* Work required
Please copy every line from the following entries in which the word "AGND" appears.

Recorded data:
*** Block opens ***

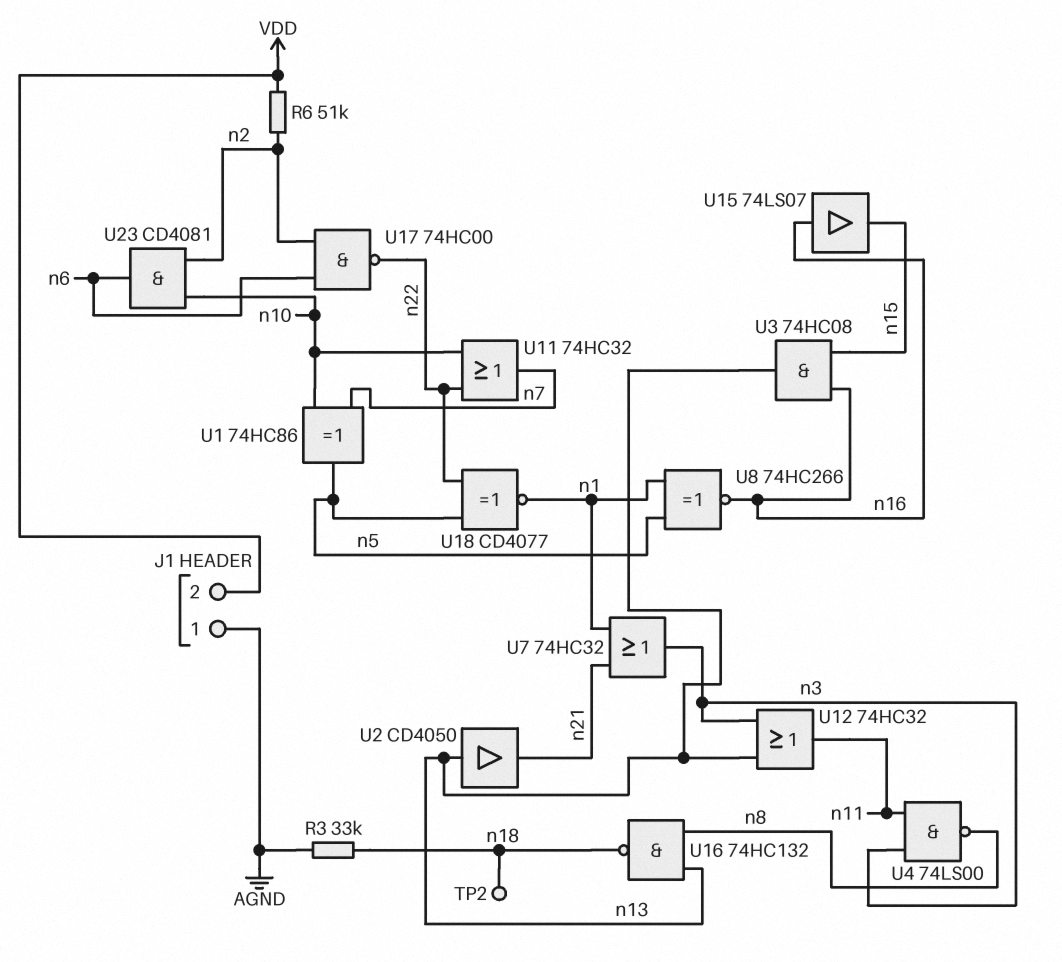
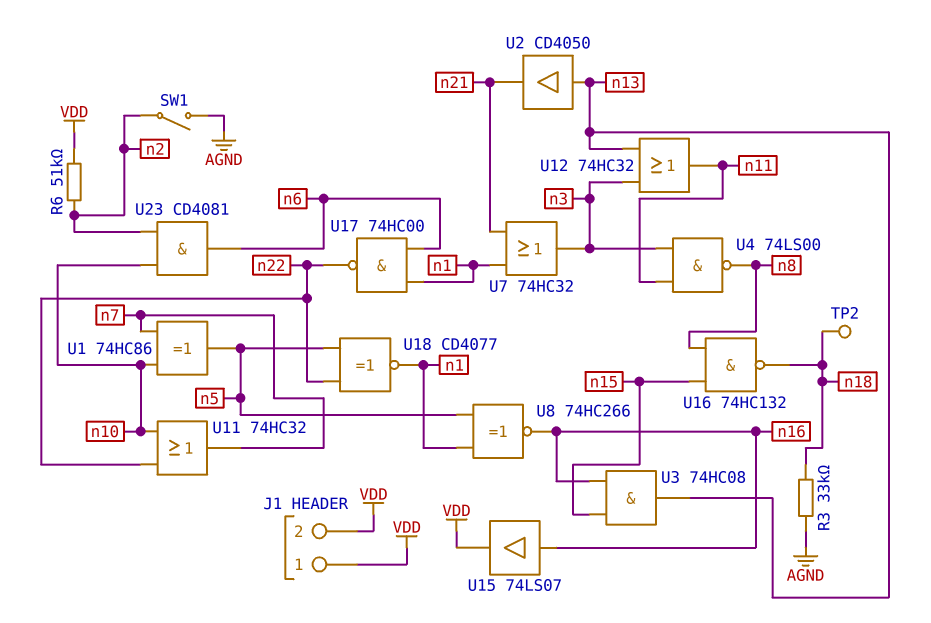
J1 pin 1: AGND -> VDD
SW1: none -> switch (AGND, n2)
U15: buffer 74LS07 (in n16, out n15) -> buffer 74LS07 (in n16, out VDD)
U16: NAND 74HC132 (in n8, in n13, out n18) -> NAND 74HC132 (in n8, in n15, out n18)
U17: NAND 74HC00 (in n2, in n6, out n22) -> NAND 74HC00 (in n1, in n6, out n22)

*** Block closes ***

* Task response
J1 pin 1: AGND -> VDD
SW1: none -> switch (AGND, n2)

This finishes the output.